◆ What the task requires
An exact repetition of the data is required; no picture should appear in it.

◆ Data block
--------------------------------

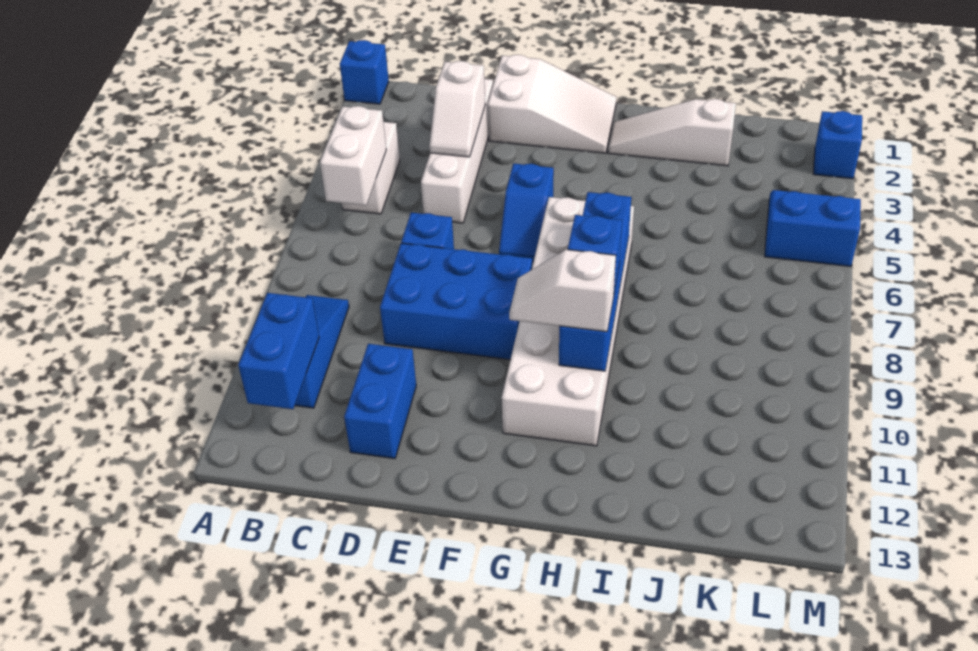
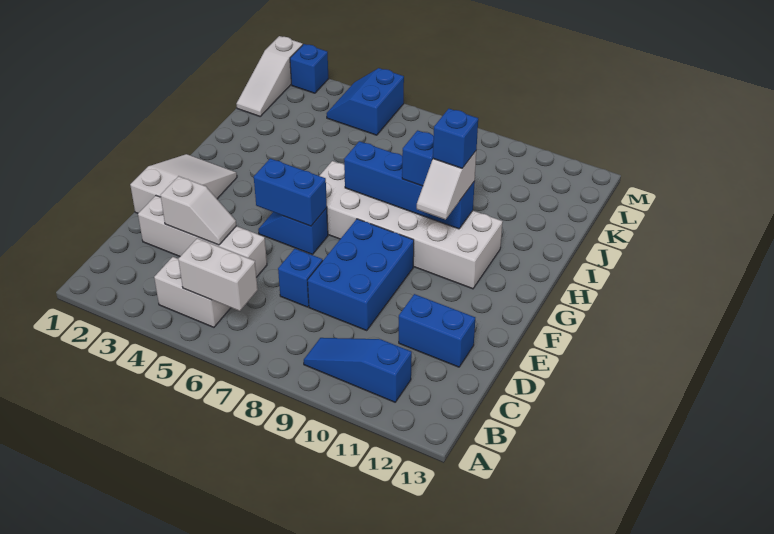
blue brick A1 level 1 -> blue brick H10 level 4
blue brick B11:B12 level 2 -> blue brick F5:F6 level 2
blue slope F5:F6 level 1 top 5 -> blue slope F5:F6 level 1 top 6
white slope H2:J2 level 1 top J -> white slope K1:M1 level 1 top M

--------------------------------

◆ Your response
blue brick A1 level 1 -> blue brick H10 level 4
blue brick B11:B12 level 2 -> blue brick F5:F6 level 2
blue slope F5:F6 level 1 top 5 -> blue slope F5:F6 level 1 top 6
white slope H2:J2 level 1 top J -> white slope K1:M1 level 1 top M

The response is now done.